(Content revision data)
● ● ● ● ● ● ●
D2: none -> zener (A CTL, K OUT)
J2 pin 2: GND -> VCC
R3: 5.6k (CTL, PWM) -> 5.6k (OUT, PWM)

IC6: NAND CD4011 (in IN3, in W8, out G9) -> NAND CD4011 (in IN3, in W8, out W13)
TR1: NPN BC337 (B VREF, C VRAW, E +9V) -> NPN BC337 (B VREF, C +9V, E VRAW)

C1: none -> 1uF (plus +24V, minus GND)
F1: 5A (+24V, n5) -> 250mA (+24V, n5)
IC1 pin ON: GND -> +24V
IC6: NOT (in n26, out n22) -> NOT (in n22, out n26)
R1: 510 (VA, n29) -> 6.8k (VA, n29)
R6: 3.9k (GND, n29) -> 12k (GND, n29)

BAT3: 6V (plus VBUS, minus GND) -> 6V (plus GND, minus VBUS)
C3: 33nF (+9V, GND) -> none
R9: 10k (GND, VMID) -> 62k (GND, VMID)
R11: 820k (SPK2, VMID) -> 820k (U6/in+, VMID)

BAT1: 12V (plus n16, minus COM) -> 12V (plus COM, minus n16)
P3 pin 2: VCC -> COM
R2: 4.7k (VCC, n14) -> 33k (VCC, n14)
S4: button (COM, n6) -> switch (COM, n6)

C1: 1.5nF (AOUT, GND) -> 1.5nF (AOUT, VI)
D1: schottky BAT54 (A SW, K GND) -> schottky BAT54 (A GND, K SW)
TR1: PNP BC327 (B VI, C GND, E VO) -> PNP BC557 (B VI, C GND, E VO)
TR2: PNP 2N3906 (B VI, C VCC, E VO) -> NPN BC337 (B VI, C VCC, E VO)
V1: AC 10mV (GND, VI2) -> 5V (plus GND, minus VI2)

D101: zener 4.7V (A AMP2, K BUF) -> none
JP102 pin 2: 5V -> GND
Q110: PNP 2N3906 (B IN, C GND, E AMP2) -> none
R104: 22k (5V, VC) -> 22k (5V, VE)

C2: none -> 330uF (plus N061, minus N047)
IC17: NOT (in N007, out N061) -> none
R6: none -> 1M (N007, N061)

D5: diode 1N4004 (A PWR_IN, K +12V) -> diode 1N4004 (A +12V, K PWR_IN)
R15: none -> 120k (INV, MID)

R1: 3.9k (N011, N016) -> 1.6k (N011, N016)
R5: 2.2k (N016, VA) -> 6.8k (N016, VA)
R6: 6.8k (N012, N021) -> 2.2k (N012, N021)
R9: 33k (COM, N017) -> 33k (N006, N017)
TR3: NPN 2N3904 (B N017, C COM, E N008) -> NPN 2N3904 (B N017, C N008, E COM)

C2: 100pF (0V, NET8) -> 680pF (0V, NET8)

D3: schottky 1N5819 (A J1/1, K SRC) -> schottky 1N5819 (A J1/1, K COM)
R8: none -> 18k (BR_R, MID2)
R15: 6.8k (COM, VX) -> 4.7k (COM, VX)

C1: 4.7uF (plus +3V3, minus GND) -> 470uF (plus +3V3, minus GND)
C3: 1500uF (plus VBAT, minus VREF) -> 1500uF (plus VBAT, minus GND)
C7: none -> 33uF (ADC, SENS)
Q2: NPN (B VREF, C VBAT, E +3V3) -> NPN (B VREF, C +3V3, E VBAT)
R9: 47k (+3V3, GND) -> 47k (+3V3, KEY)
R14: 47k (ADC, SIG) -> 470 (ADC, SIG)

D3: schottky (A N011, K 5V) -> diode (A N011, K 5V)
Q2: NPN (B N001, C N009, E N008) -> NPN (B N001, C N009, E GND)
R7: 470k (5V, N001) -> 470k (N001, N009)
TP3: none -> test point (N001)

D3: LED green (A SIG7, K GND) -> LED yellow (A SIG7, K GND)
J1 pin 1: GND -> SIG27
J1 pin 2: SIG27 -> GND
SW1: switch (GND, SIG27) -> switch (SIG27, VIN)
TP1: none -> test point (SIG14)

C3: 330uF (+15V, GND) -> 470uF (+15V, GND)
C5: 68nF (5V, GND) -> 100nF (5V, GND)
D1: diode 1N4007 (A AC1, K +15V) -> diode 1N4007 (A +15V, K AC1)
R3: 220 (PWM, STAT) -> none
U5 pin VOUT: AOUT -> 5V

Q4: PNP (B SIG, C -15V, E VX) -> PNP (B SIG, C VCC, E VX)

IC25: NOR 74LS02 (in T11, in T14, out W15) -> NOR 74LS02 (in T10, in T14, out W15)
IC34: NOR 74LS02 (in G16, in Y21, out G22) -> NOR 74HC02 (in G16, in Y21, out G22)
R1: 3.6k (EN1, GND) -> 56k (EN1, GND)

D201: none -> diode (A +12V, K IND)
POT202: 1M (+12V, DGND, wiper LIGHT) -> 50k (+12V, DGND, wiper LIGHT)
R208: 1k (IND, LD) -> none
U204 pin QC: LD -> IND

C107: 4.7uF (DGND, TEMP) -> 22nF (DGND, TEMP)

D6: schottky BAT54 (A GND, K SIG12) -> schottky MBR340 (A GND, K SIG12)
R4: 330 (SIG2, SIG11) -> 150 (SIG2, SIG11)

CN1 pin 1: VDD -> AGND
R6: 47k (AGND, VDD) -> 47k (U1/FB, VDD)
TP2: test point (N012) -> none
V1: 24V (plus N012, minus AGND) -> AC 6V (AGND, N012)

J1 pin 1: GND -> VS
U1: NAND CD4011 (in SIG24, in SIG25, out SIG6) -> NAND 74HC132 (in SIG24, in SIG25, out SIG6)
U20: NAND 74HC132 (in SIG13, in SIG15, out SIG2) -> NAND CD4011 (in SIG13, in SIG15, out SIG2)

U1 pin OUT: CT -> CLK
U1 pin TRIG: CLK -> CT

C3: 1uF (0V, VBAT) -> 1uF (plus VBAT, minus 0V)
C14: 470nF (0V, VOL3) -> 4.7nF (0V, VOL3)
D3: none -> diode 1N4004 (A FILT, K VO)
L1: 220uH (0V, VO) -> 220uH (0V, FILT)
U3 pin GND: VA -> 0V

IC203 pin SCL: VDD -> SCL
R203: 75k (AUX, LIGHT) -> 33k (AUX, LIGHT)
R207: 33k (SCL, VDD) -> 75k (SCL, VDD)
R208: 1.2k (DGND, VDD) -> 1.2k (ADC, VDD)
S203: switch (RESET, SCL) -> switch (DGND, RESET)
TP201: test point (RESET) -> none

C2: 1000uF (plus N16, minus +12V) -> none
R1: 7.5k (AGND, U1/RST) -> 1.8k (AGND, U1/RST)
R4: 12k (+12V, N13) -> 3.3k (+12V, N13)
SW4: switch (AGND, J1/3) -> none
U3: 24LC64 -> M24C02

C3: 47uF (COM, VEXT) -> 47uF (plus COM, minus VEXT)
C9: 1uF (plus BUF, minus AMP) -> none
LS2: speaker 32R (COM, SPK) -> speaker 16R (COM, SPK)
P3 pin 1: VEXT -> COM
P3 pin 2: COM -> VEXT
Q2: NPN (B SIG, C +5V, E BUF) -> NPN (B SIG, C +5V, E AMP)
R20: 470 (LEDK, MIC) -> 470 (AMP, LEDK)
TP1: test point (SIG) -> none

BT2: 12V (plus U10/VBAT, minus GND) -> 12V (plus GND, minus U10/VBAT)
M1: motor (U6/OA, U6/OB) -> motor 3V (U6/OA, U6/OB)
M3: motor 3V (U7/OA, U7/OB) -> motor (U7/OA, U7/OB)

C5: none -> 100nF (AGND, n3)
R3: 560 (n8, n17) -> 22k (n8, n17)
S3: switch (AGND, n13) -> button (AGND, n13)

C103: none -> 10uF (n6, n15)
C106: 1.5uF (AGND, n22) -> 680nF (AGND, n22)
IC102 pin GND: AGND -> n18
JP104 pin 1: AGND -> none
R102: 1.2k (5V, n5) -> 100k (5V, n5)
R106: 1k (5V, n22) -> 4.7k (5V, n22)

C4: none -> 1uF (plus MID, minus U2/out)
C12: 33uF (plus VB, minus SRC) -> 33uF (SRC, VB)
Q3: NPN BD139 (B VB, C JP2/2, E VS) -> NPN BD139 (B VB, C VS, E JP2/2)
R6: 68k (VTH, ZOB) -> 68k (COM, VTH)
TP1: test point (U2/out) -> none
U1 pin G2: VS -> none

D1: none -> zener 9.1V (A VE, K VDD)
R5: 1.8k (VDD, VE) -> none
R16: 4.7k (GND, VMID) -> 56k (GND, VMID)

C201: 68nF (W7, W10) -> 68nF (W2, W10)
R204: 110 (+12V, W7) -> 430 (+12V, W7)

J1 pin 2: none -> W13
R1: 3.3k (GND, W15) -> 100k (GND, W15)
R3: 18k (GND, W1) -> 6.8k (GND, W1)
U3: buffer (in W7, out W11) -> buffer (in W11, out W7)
● ● ● ● ● ● ●
** ASSIGNED TASK **
From the line holding "R9: 33k (COM, N017) -> 33k (N006, N017)" to the line holding "C7: none -> 33uF (ADC, SENS)", inclusive, restate each line above exactly as written.

** RESULT OF THE EXERCISE **
R9: 33k (COM, N017) -> 33k (N006, N017)
TR3: NPN 2N3904 (B N017, C COM, E N008) -> NPN 2N3904 (B N017, C N008, E COM)

C2: 100pF (0V, NET8) -> 680pF (0V, NET8)

D3: schottky 1N5819 (A J1/1, K SRC) -> schottky 1N5819 (A J1/1, K COM)
R8: none -> 18k (BR_R, MID2)
R15: 6.8k (COM, VX) -> 4.7k (COM, VX)

C1: 4.7uF (plus +3V3, minus GND) -> 470uF (plus +3V3, minus GND)
C3: 1500uF (plus VBAT, minus VREF) -> 1500uF (plus VBAT, minus GND)
C7: none -> 33uF (ADC, SENS)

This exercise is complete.